YOUR OBJECTIVE: Every line of the material below that contains the string "spoon" must appear in the answer.

DATA FOR THIS TASK:
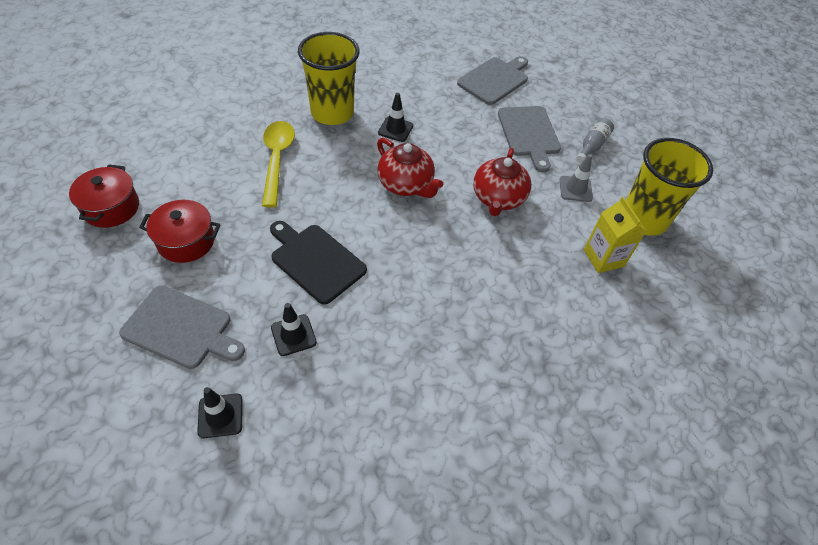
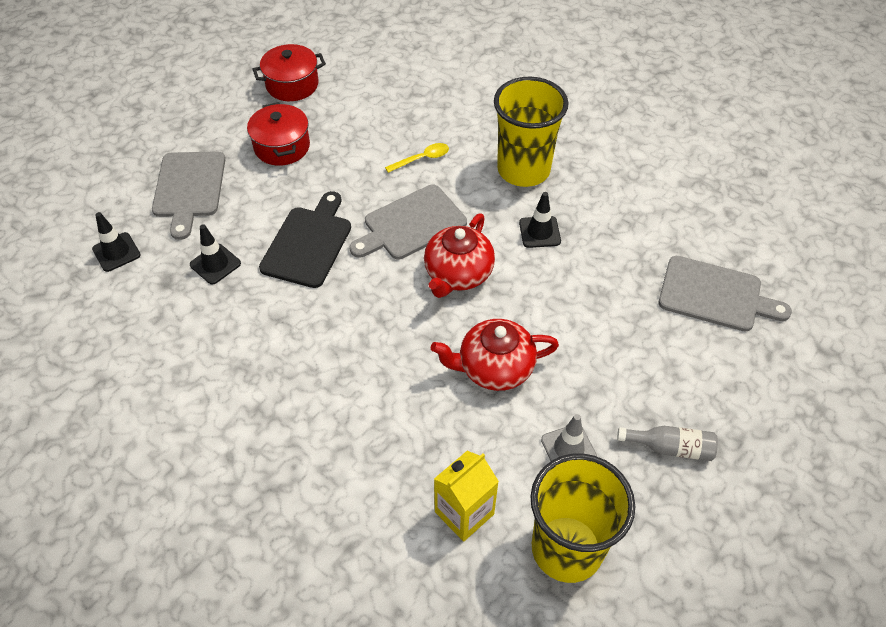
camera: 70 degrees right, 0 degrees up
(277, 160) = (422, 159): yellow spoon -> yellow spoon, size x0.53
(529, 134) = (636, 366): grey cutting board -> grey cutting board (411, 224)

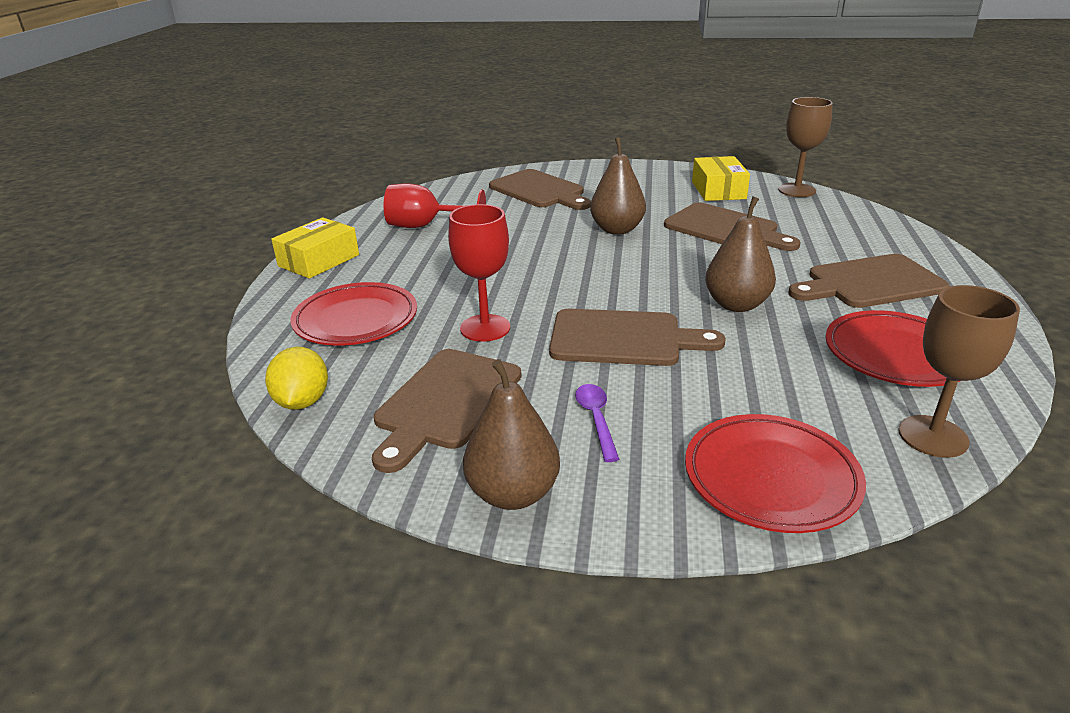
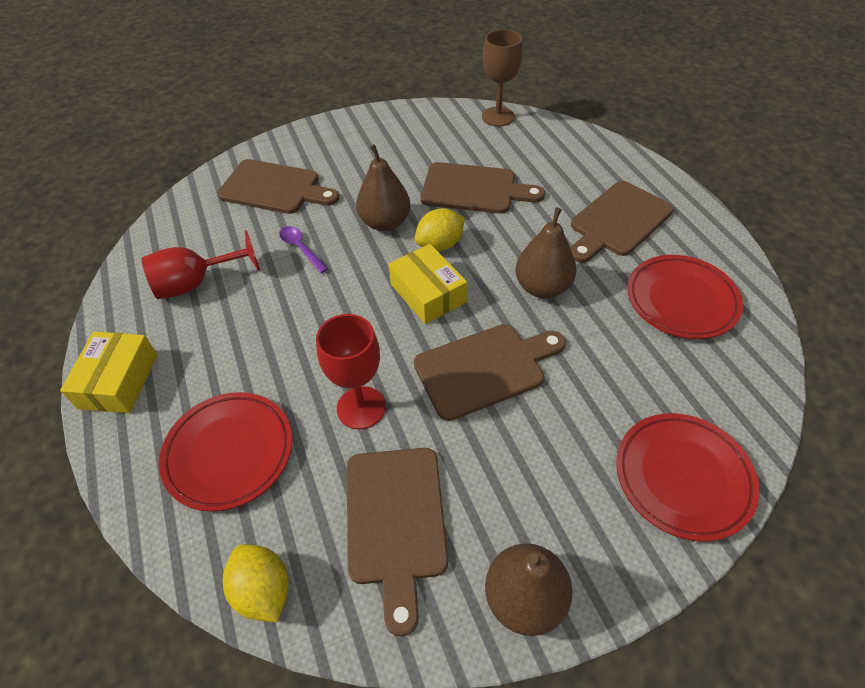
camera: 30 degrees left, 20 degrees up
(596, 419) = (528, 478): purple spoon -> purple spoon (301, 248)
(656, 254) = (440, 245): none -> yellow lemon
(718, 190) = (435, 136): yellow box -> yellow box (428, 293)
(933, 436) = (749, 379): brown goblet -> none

TASK SOLUTION:
(277, 160) = (422, 159): yellow spoon -> yellow spoon, size x0.53
(596, 419) = (528, 478): purple spoon -> purple spoon (301, 248)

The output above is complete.